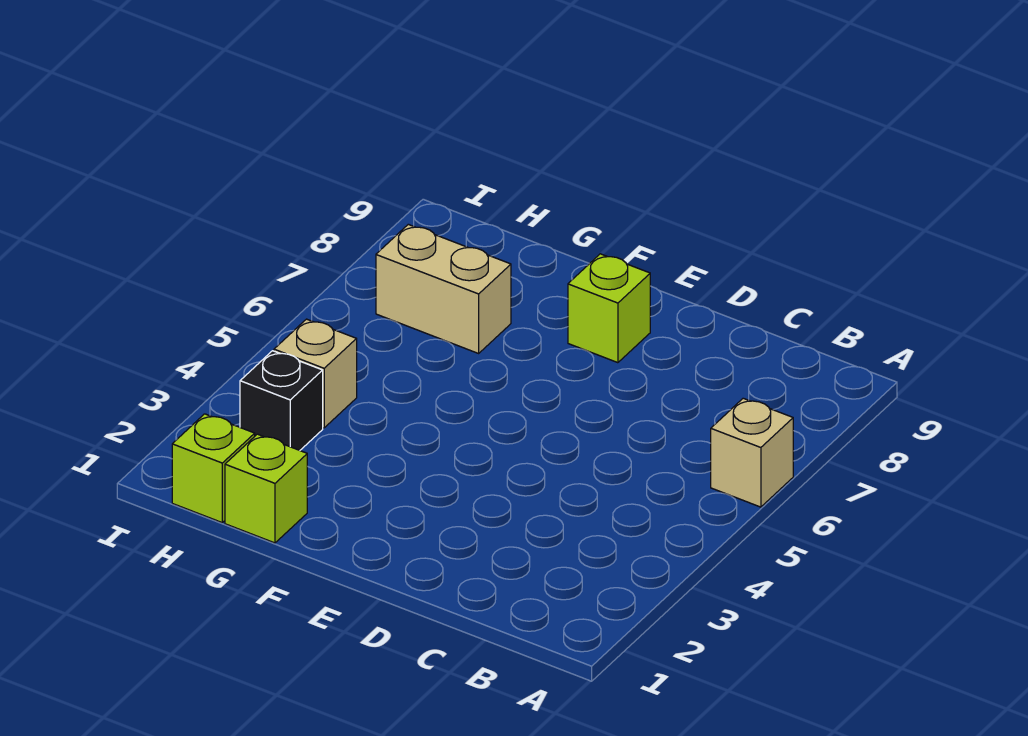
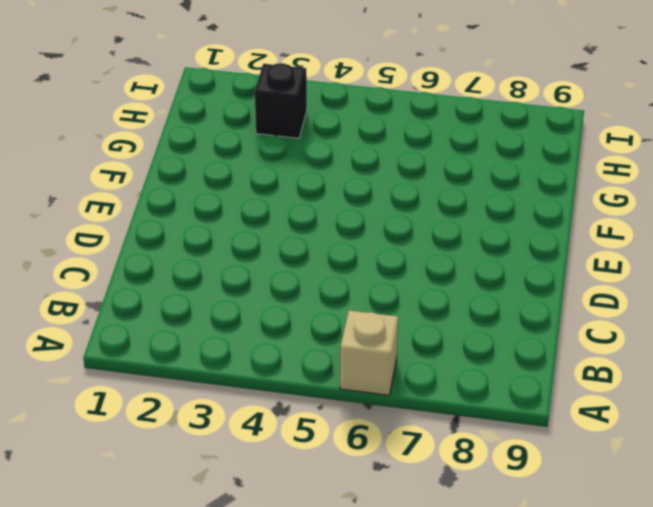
none -> lime brick E8 level 1
none -> lime brick G1 level 1

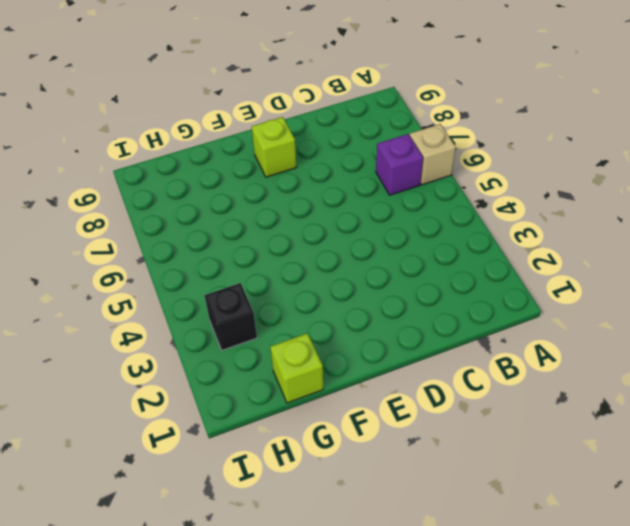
purple brick B6 level 1 -> none
none -> tan brick G7:H7 level 1
none -> lime brick H1 level 1

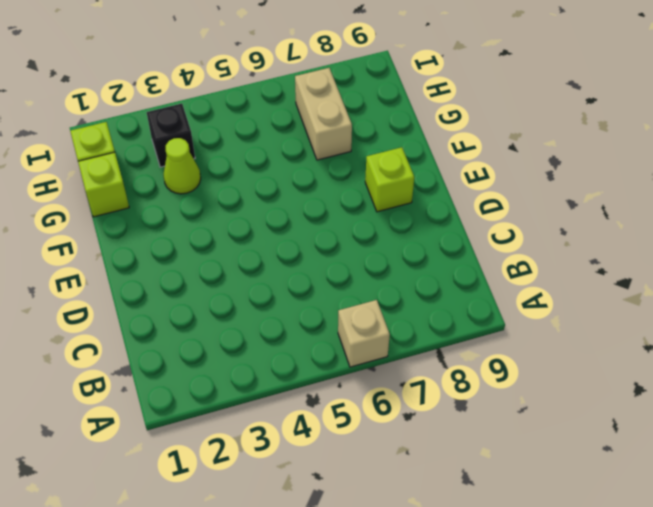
lime cone G3 level 1 -> none
none -> tan brick H4 level 1

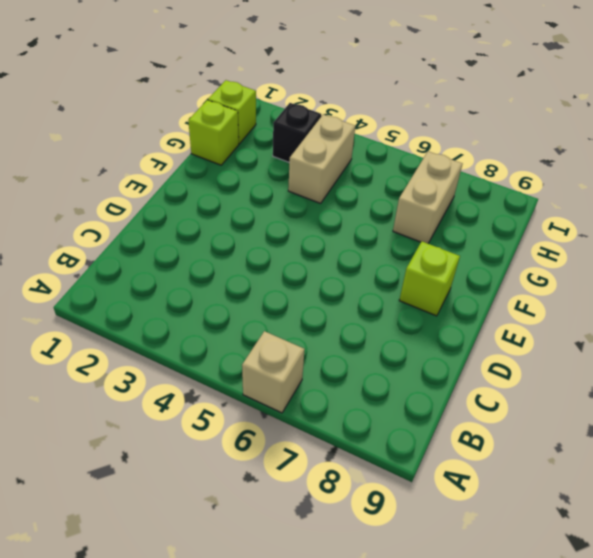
tan brick G4:H4 level 1 -> tan brick H4 level 1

◆ **What is required**
In the data above, find the line containing "none -> tan brick G7:H7 level 1", then output it and every later line exactly, without the pictures.

◆ **Exercise answer**
none -> tan brick G7:H7 level 1
none -> lime brick H1 level 1

lime cone G3 level 1 -> none
none -> tan brick H4 level 1

tan brick G4:H4 level 1 -> tan brick H4 level 1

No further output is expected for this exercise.